SUPPLIED DATA: Begin
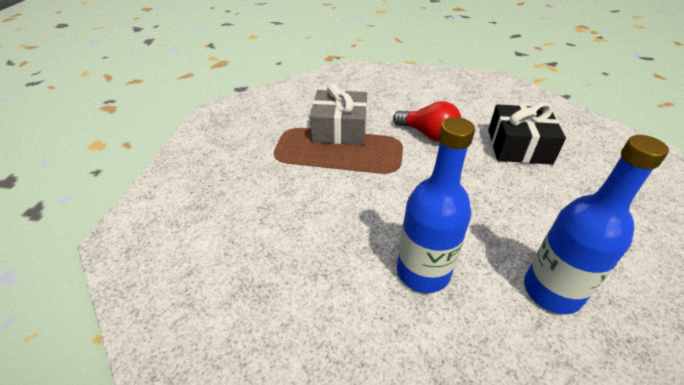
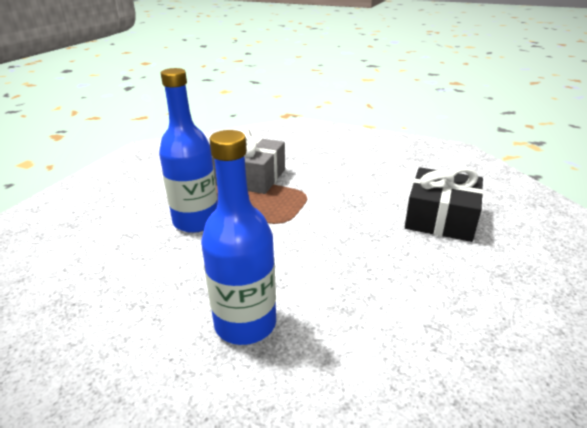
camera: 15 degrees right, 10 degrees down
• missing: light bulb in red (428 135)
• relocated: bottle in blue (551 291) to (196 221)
SUPPLIED DATA: End
SUPPLIED DATA: Begin
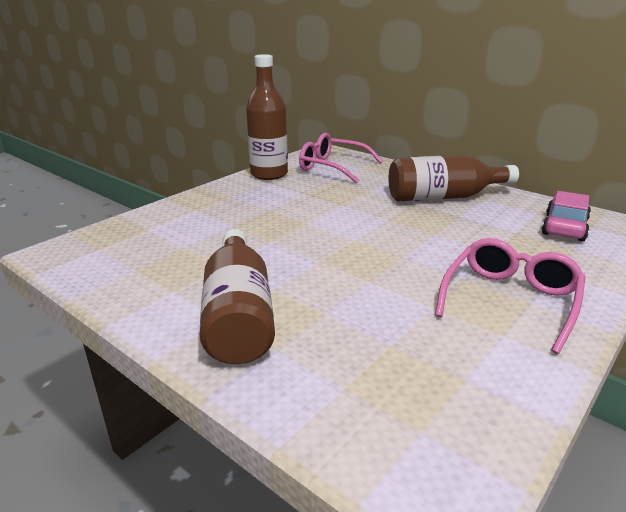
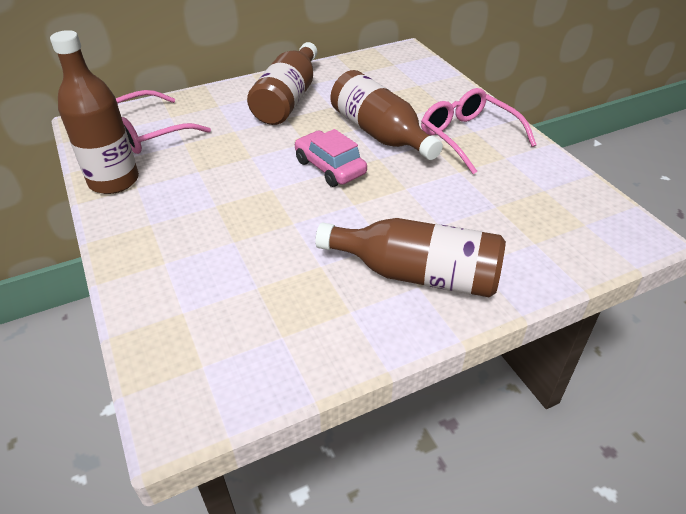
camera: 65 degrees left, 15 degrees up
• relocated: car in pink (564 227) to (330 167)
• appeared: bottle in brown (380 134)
SUPPLIED DATA: End
▶ [PROBLEM DETAILS] Write down exactly the span of lines above from the one containing "to (330 167)" to the one containing "brown (380 134)", both ends included.

▶ [COMPLETED EXERCISE]
• relocated: car in pink (564 227) to (330 167)
• appeared: bottle in brown (380 134)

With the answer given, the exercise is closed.